[Change listing data]
=== Begin Enclosure ===
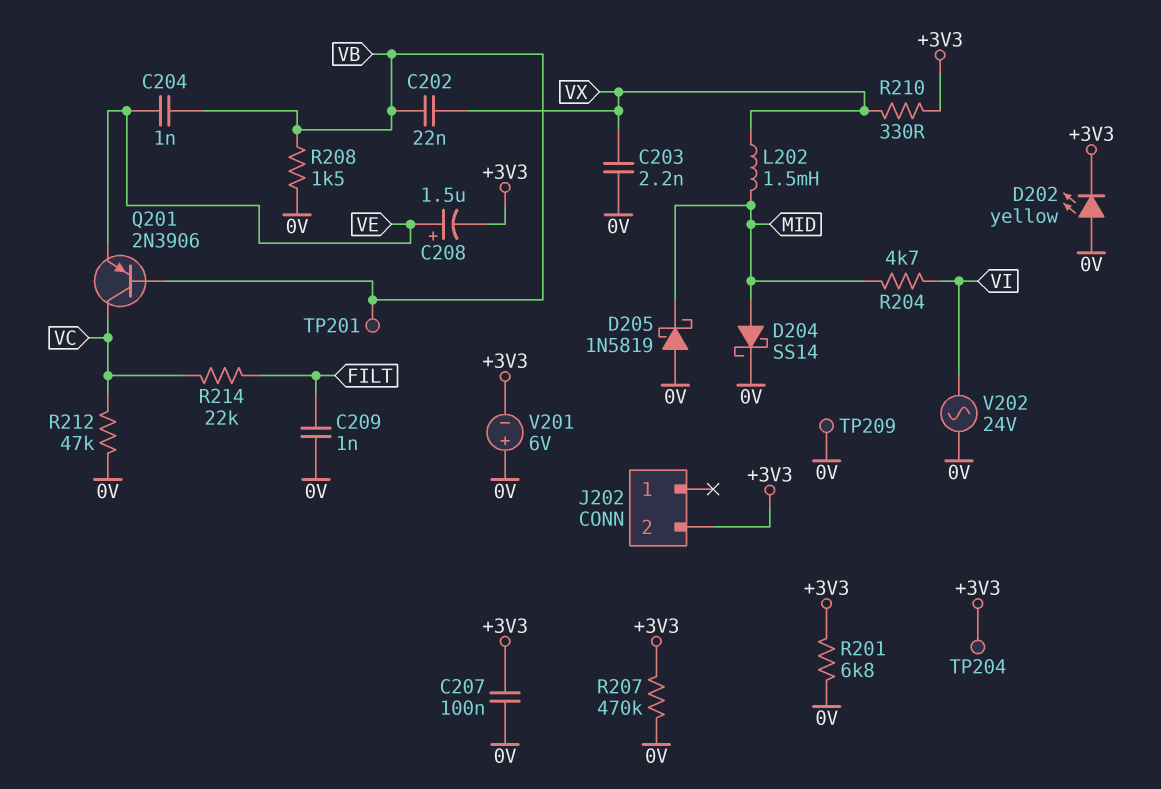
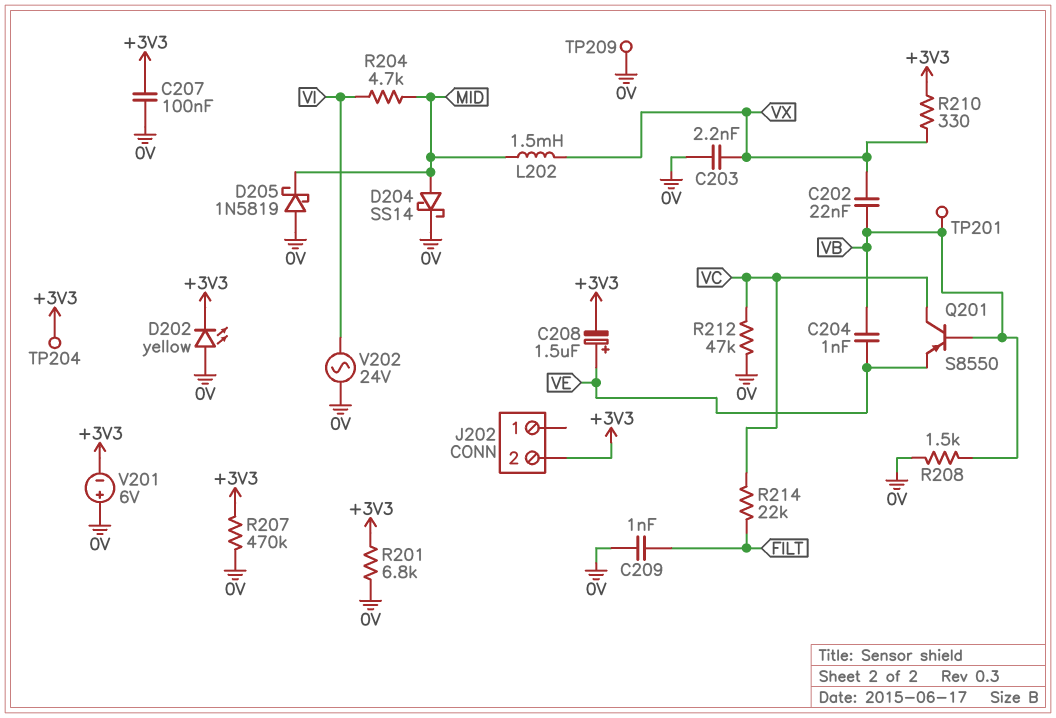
Q201: PNP 2N3906 (B VB, C VC, E VE) -> PNP S8550 (B VB, C VC, E VE)

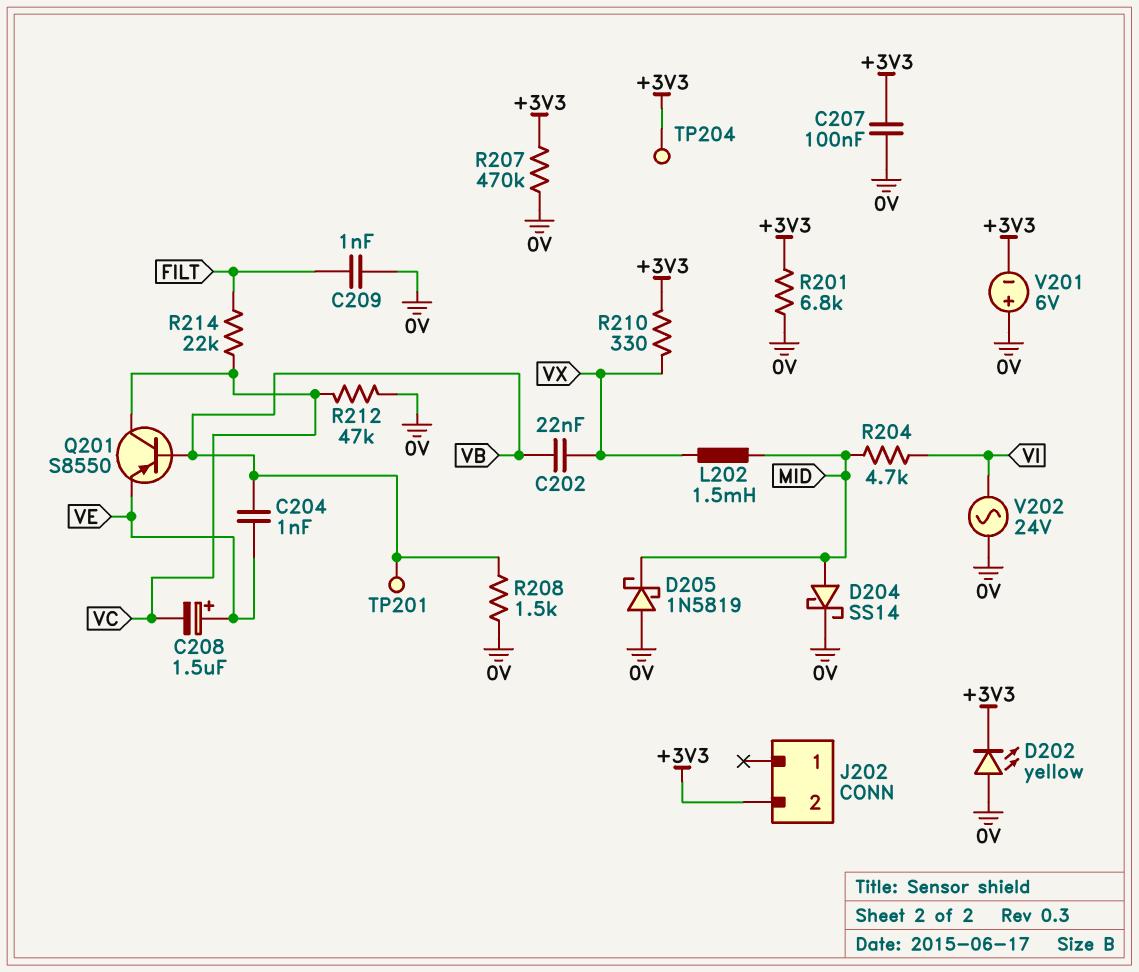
C203: 2.2nF (0V, VX) -> none
C208: 1.5uF (plus VE, minus +3V3) -> 1.5uF (plus VE, minus VC)
TP209: test point (0V) -> none

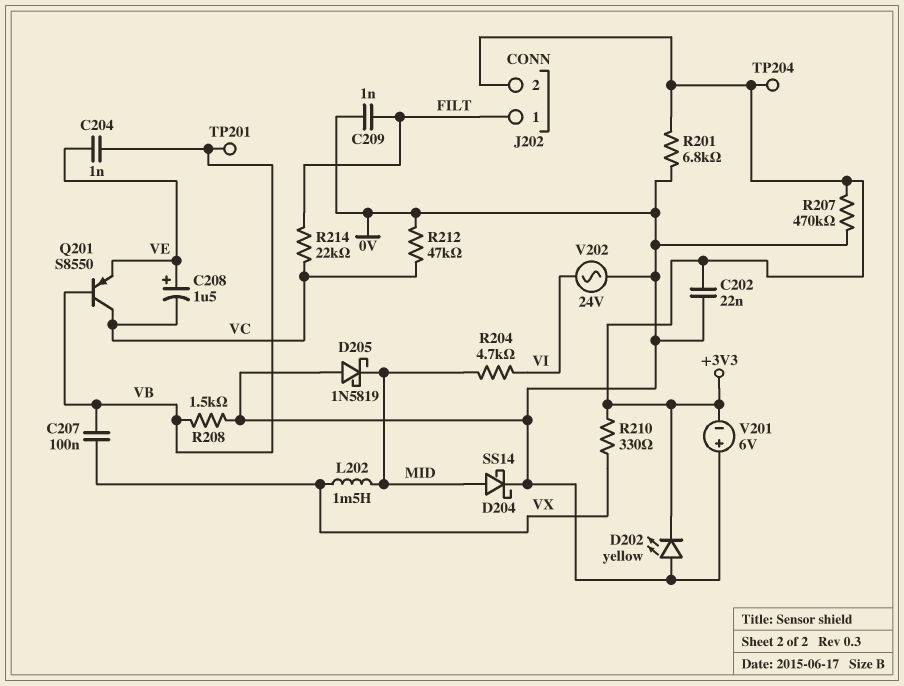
C202: 22nF (VB, VX) -> 22nF (+3V3, 0V)
C207: 100nF (+3V3, 0V) -> 100nF (VB, VX)
J202 pin 1: none -> FILT

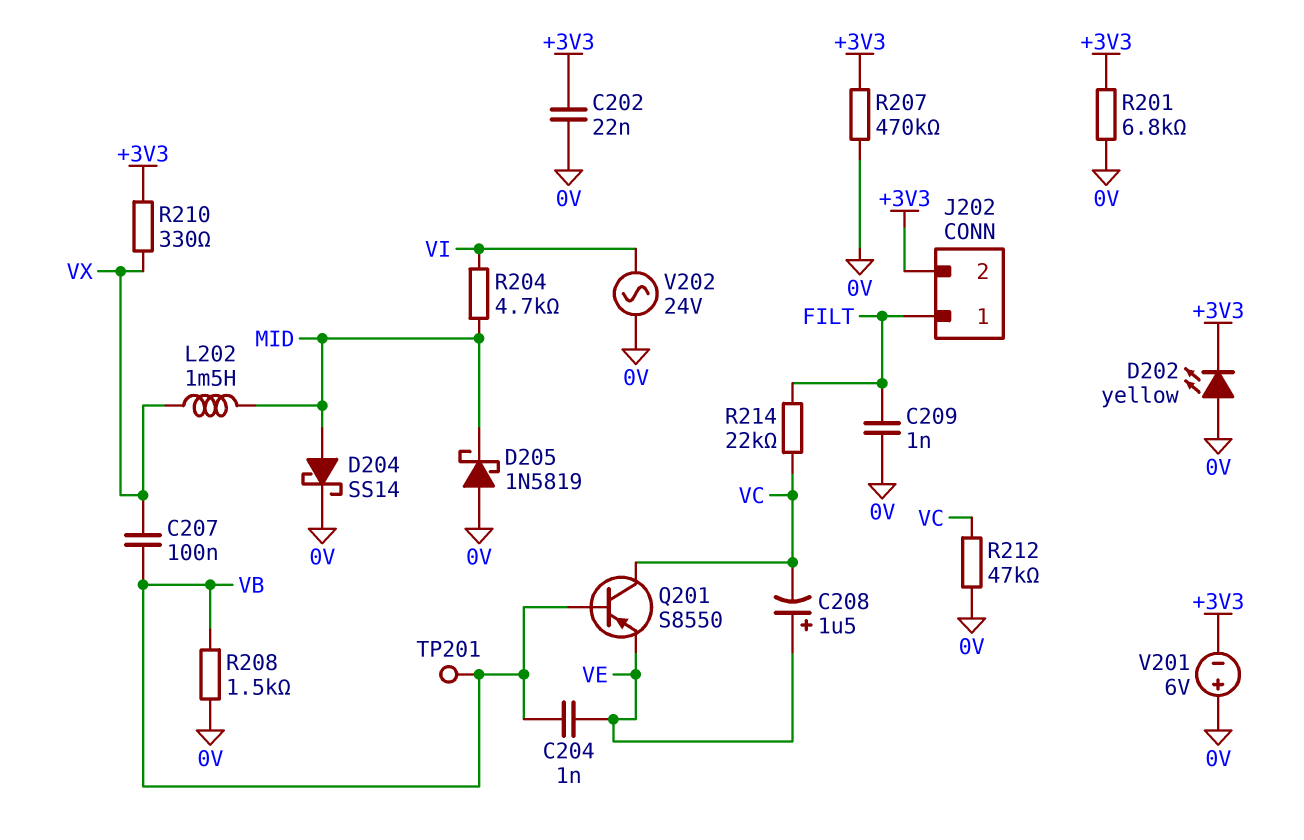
TP204: test point (+3V3) -> none

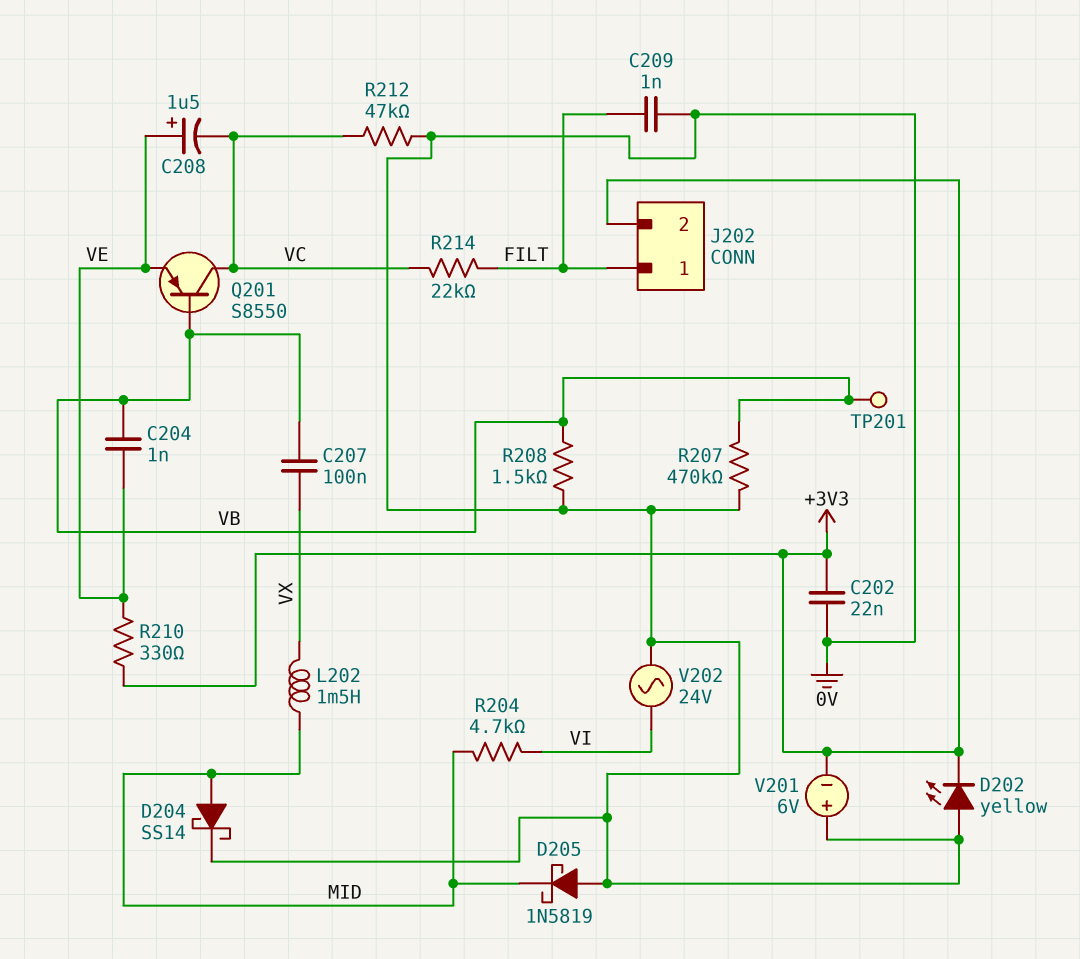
R201: 6.8k (+3V3, 0V) -> none
R207: 470k (+3V3, 0V) -> 470k (0V, VB)
R210: 330 (+3V3, VX) -> 330 (+3V3, VE)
=== End Enclosure ===
• **HOW TO COMPLETE THIS TASK**
The data above must be given back verbatim, minus its images.

• **EXERCISE RESPONSE**
Q201: PNP 2N3906 (B VB, C VC, E VE) -> PNP S8550 (B VB, C VC, E VE)

C203: 2.2nF (0V, VX) -> none
C208: 1.5uF (plus VE, minus +3V3) -> 1.5uF (plus VE, minus VC)
TP209: test point (0V) -> none

C202: 22nF (VB, VX) -> 22nF (+3V3, 0V)
C207: 100nF (+3V3, 0V) -> 100nF (VB, VX)
J202 pin 1: none -> FILT

TP204: test point (+3V3) -> none

R201: 6.8k (+3V3, 0V) -> none
R207: 470k (+3V3, 0V) -> 470k (0V, VB)
R210: 330 (+3V3, VX) -> 330 (+3V3, VE)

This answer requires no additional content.